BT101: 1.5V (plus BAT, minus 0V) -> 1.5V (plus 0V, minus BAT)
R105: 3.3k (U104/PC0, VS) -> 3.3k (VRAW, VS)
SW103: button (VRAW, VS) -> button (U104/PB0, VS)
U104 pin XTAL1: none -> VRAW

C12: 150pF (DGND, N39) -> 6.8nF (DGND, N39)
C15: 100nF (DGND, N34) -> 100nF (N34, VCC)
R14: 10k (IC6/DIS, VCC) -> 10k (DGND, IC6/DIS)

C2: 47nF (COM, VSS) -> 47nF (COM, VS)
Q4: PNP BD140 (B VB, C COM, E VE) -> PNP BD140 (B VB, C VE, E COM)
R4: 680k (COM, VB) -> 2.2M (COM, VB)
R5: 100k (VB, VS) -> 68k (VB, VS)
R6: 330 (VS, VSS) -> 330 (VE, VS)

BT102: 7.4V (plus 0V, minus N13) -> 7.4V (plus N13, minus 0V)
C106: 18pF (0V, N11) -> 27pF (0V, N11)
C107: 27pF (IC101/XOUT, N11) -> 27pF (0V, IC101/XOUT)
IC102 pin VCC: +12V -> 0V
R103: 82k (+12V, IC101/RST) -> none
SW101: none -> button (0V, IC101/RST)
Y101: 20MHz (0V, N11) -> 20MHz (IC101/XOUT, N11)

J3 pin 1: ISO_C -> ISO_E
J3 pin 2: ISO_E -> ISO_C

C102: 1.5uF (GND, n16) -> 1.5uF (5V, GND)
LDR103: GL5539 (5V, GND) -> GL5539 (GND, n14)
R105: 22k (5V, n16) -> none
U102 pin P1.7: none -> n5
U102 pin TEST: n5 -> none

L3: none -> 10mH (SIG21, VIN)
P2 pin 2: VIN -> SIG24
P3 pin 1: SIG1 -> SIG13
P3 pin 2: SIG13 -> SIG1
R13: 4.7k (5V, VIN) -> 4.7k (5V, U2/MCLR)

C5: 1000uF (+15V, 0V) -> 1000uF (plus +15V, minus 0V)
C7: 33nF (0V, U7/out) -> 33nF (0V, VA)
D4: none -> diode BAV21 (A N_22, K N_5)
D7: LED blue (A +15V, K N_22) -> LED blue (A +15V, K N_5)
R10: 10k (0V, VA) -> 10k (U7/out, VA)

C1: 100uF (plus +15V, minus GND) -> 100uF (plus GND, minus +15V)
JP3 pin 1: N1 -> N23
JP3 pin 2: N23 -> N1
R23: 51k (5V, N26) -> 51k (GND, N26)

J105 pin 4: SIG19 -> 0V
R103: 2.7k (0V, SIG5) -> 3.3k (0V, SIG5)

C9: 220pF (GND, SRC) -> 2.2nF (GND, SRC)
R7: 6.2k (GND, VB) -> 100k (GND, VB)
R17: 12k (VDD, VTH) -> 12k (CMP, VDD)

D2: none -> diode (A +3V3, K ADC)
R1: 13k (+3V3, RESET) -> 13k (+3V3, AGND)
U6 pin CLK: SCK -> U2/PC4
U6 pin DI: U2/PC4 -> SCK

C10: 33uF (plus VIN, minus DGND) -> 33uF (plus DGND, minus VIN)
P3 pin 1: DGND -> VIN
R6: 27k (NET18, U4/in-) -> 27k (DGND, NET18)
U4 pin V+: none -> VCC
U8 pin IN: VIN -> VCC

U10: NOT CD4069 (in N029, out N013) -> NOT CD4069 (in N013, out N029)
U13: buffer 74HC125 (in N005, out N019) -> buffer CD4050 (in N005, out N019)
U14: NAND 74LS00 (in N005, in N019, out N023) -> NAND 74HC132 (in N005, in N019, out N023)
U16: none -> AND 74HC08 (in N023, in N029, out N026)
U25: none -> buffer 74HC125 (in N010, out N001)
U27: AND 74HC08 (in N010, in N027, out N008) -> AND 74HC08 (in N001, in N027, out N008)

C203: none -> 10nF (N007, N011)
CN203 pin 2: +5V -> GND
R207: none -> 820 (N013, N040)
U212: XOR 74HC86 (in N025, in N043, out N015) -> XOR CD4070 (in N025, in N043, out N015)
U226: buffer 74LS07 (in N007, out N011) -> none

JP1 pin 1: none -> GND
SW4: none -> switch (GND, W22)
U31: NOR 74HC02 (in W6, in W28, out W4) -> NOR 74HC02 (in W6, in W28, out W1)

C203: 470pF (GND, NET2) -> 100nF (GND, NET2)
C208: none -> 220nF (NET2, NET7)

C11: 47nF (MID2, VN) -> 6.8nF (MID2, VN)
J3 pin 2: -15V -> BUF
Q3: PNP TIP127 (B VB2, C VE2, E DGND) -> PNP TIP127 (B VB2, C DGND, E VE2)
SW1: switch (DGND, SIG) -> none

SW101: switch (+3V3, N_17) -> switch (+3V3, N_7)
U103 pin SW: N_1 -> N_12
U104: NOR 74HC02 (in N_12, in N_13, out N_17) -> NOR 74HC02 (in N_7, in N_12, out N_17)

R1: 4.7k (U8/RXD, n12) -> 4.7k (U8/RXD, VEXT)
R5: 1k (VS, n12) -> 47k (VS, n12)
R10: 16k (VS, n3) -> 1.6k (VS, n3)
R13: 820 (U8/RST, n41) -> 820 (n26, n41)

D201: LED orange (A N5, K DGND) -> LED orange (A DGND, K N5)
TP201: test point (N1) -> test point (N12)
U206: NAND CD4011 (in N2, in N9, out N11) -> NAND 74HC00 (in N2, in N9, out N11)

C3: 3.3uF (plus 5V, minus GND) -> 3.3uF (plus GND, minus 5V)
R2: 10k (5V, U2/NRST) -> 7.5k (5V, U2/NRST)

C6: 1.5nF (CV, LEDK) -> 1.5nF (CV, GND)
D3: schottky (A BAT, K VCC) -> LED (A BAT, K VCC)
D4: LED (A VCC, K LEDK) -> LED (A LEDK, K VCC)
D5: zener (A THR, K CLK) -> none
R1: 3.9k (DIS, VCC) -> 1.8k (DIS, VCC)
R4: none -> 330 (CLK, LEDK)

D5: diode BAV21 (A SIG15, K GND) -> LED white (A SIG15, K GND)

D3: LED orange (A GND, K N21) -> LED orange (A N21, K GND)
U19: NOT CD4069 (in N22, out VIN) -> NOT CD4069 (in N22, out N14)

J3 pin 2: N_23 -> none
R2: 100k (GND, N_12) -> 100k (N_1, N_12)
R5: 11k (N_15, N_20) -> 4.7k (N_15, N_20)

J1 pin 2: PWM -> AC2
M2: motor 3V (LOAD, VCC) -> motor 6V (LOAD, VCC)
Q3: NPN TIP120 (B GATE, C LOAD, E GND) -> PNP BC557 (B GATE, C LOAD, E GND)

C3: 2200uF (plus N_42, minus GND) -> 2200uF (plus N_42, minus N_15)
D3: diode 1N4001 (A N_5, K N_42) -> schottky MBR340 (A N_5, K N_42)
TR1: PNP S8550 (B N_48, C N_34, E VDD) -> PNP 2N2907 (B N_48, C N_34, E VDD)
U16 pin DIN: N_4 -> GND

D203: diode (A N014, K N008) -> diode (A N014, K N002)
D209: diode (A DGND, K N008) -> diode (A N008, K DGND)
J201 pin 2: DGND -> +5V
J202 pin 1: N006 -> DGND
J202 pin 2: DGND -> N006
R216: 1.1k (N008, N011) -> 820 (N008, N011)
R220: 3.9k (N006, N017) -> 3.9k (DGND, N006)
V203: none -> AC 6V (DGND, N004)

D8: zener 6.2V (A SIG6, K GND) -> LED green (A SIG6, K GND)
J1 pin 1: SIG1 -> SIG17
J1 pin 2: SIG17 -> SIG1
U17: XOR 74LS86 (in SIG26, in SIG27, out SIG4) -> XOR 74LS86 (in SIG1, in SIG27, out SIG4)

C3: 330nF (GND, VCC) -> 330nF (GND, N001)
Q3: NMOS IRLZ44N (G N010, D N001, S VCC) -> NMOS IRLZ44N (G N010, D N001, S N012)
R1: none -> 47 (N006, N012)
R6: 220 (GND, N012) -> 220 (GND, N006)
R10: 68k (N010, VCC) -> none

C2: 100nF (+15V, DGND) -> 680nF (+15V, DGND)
----------------------------------------
TASK DIRECTIONS:
All lines from the first line of the listing above through the line containing "LDR103: GL5539 (5V, GND) -> GL5539 (GND, n14)" are to be retyped exactly. Leave out any other line.

TASK RESPONSE:
BT101: 1.5V (plus BAT, minus 0V) -> 1.5V (plus 0V, minus BAT)
R105: 3.3k (U104/PC0, VS) -> 3.3k (VRAW, VS)
SW103: button (VRAW, VS) -> button (U104/PB0, VS)
U104 pin XTAL1: none -> VRAW

C12: 150pF (DGND, N39) -> 6.8nF (DGND, N39)
C15: 100nF (DGND, N34) -> 100nF (N34, VCC)
R14: 10k (IC6/DIS, VCC) -> 10k (DGND, IC6/DIS)

C2: 47nF (COM, VSS) -> 47nF (COM, VS)
Q4: PNP BD140 (B VB, C COM, E VE) -> PNP BD140 (B VB, C VE, E COM)
R4: 680k (COM, VB) -> 2.2M (COM, VB)
R5: 100k (VB, VS) -> 68k (VB, VS)
R6: 330 (VS, VSS) -> 330 (VE, VS)

BT102: 7.4V (plus 0V, minus N13) -> 7.4V (plus N13, minus 0V)
C106: 18pF (0V, N11) -> 27pF (0V, N11)
C107: 27pF (IC101/XOUT, N11) -> 27pF (0V, IC101/XOUT)
IC102 pin VCC: +12V -> 0V
R103: 82k (+12V, IC101/RST) -> none
SW101: none -> button (0V, IC101/RST)
Y101: 20MHz (0V, N11) -> 20MHz (IC101/XOUT, N11)

J3 pin 1: ISO_C -> ISO_E
J3 pin 2: ISO_E -> ISO_C

C102: 1.5uF (GND, n16) -> 1.5uF (5V, GND)
LDR103: GL5539 (5V, GND) -> GL5539 (GND, n14)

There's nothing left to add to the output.